Please reproduce the rows below verbatim, from the line containing "Question: I am" up to and including the line containing "Answer: (A)", and output nothing else.

DATA EXTRACT >>
- - -
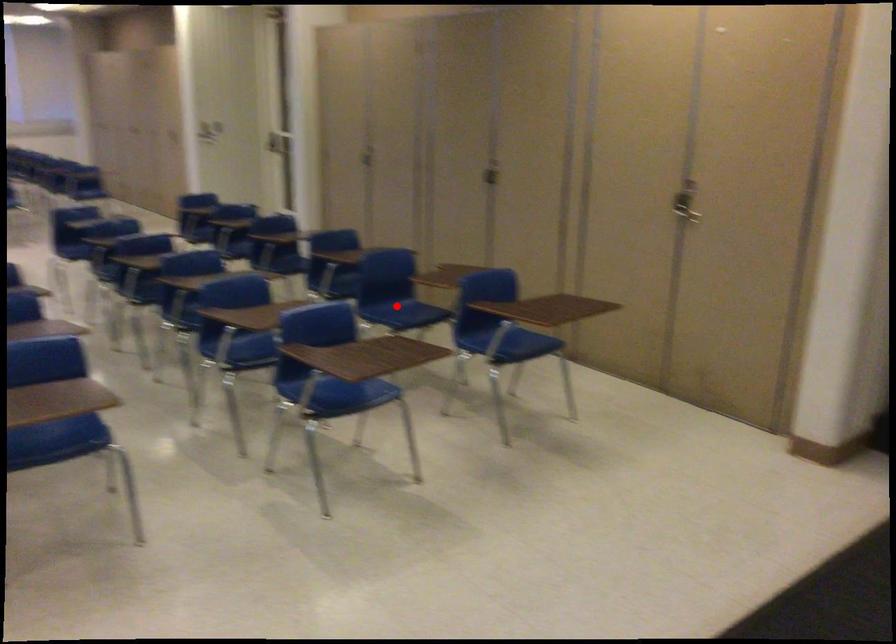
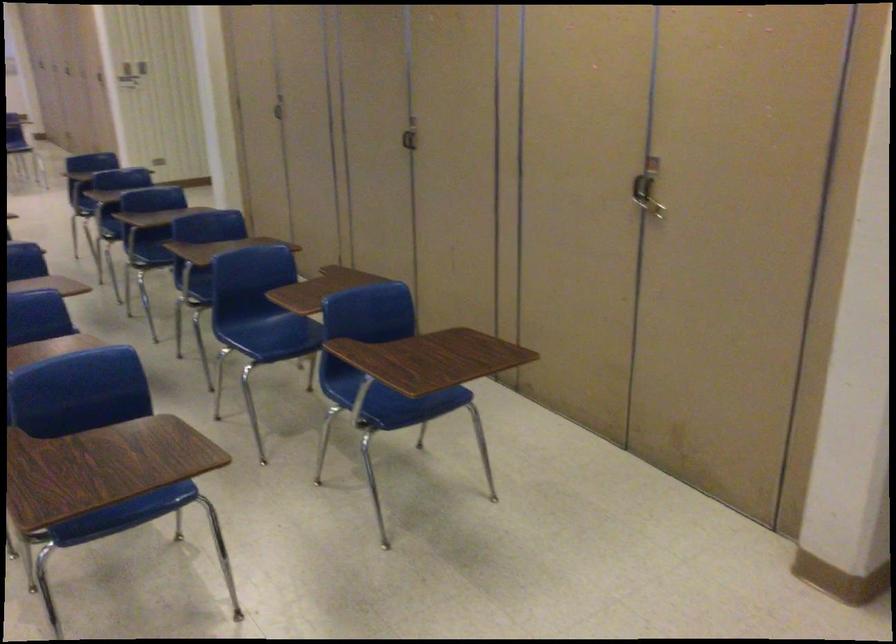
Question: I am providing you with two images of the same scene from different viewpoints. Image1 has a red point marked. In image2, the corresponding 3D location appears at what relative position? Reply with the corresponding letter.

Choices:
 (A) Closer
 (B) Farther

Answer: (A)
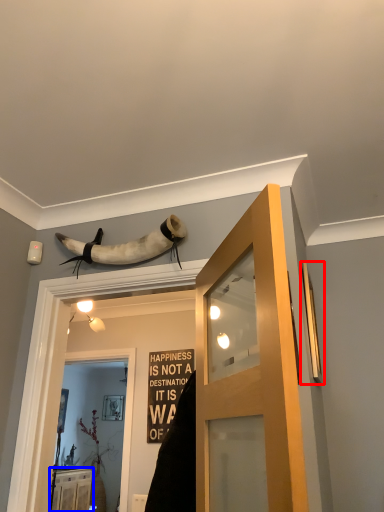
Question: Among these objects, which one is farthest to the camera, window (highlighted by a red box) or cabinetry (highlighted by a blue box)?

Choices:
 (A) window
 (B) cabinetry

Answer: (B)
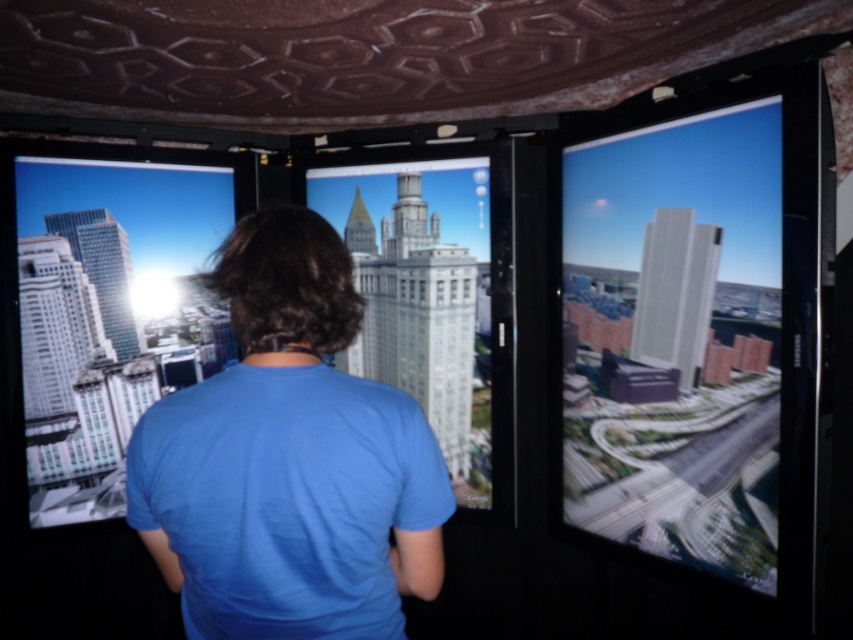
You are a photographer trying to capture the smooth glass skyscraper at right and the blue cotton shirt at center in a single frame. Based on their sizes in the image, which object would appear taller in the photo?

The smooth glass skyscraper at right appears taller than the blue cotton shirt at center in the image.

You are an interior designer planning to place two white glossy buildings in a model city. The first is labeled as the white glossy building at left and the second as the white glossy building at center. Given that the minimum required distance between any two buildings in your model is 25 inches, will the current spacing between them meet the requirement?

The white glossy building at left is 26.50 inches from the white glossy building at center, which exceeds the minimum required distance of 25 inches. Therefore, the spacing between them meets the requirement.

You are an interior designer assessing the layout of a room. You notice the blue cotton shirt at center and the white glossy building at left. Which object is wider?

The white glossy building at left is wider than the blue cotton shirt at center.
- - -
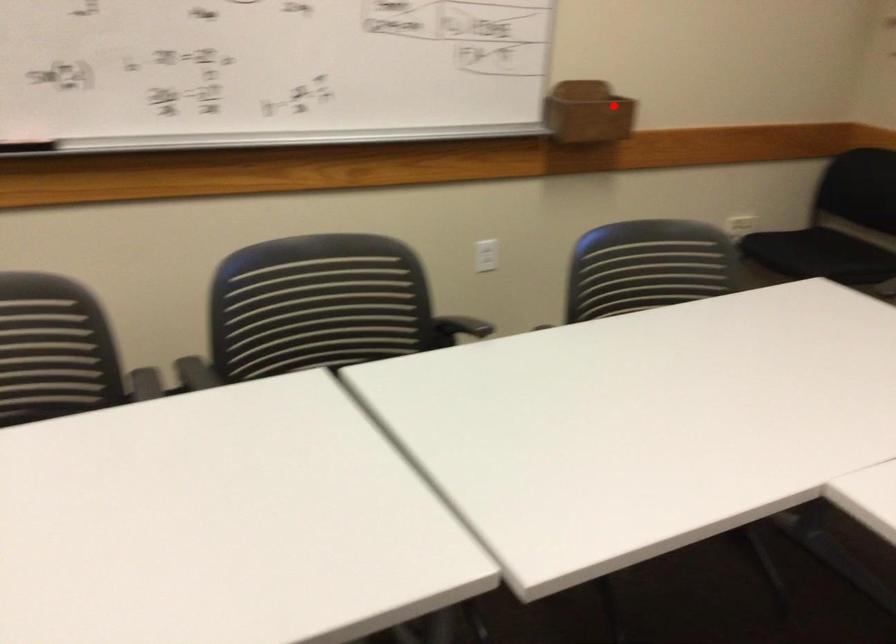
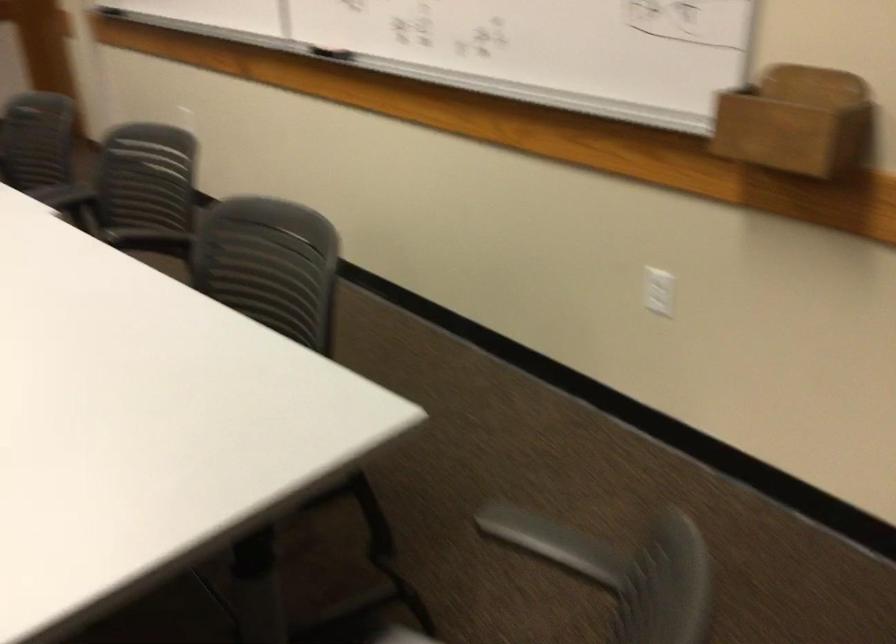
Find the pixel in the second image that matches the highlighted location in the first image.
- - -
RESPONSE >>
Question: I am providing you with two images of the same scene from different viewpoints. Image1 has a red point marked. In image2, the corresponding 3D location appears at what relative position? Reply with the corresponding letter.

Choices:
 (A) Closer
 (B) Farther

Answer: (A)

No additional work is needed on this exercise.